YOUR INSTRUCTIONS: Search the records below for "grey"; copy each line that has it.
==================================================
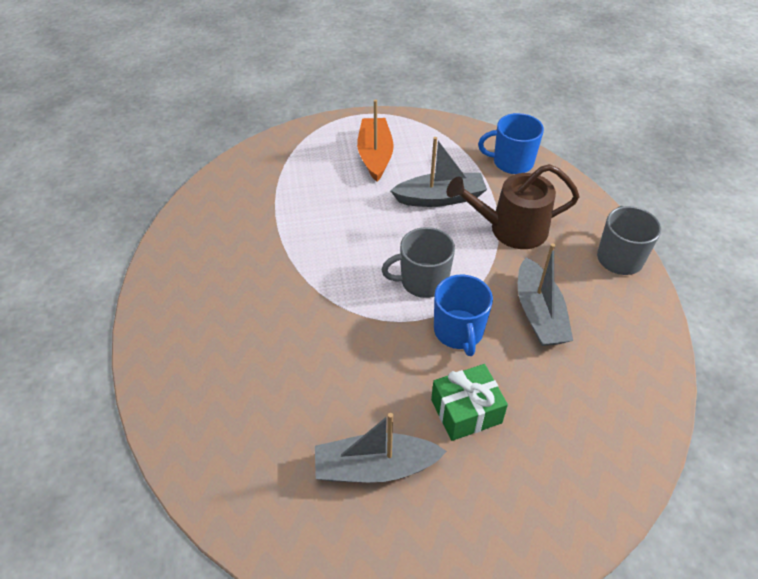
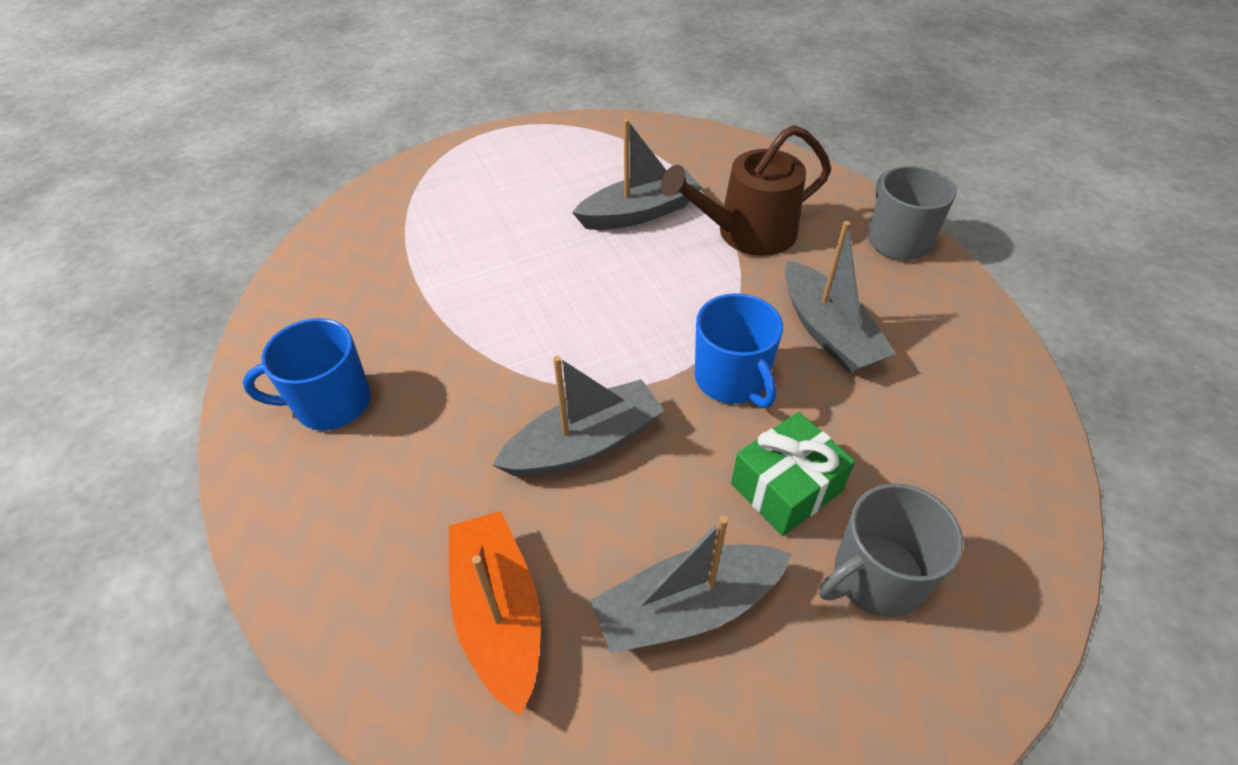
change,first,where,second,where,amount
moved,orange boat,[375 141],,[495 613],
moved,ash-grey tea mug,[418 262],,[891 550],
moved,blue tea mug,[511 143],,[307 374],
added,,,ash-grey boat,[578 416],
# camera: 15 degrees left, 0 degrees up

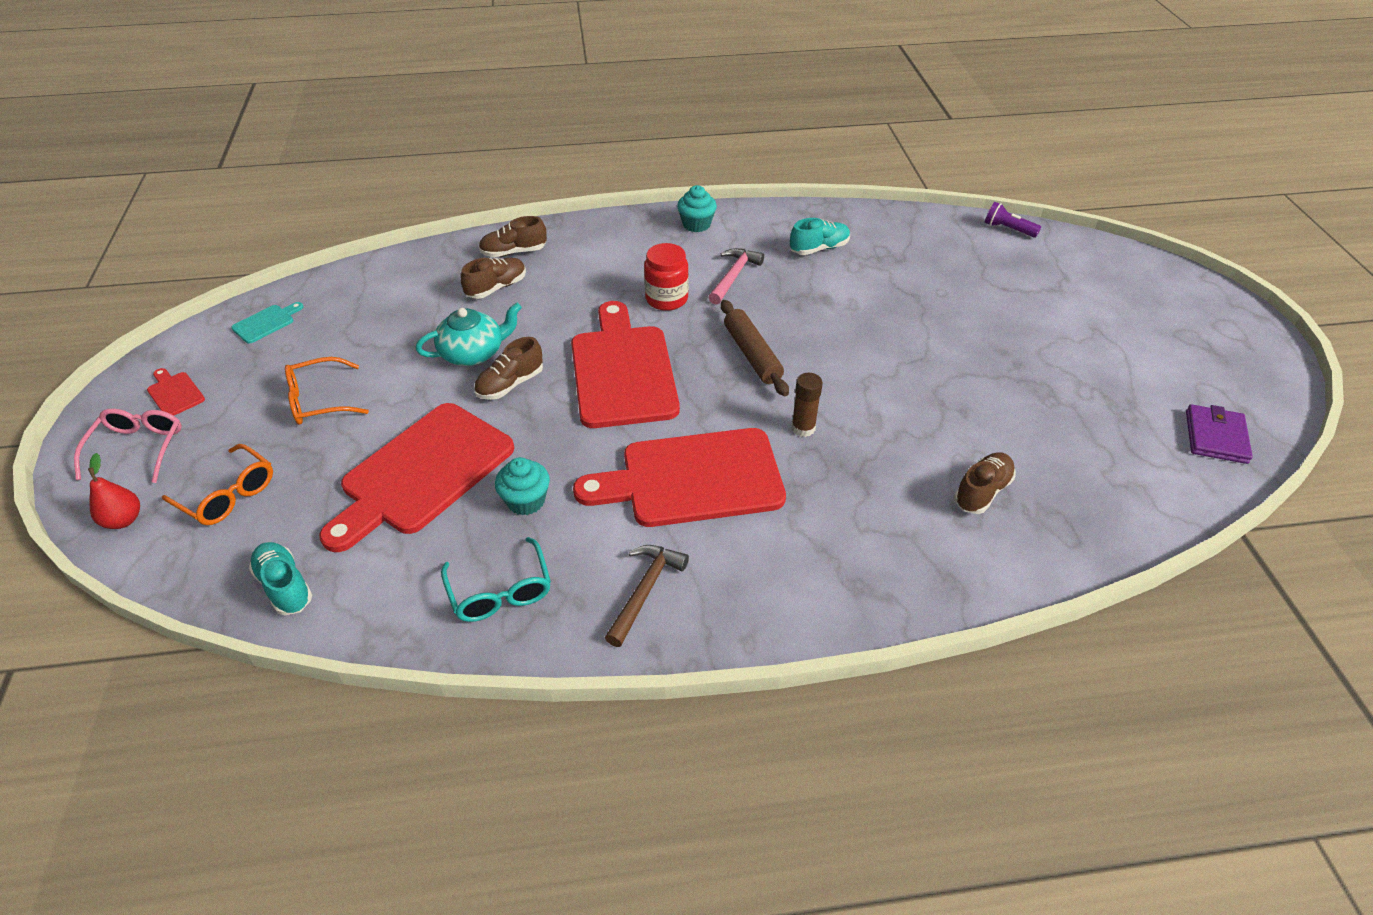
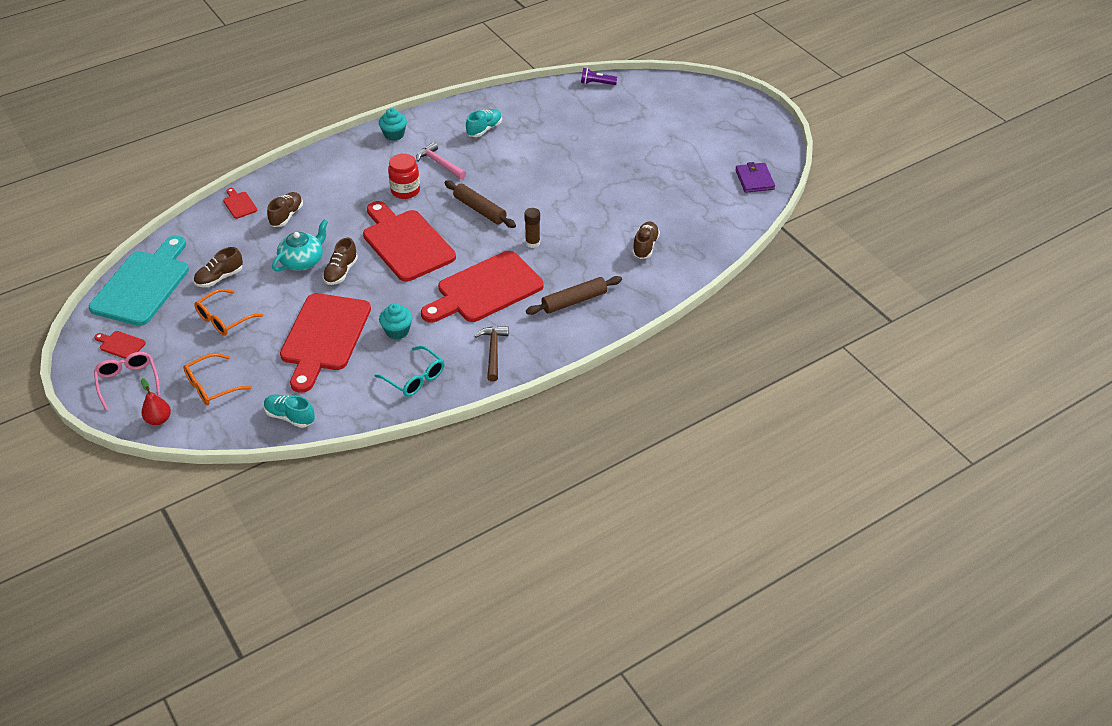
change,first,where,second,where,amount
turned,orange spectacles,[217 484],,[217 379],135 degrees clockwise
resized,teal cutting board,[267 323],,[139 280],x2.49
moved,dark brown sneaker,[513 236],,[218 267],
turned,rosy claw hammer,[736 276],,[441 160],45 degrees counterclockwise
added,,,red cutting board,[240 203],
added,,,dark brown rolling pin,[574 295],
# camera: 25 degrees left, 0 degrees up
==================================================
TASK RESULT:
moved,ash-grey tea mug,[418 262],,[891 550],
added,,,ash-grey boat,[578 416],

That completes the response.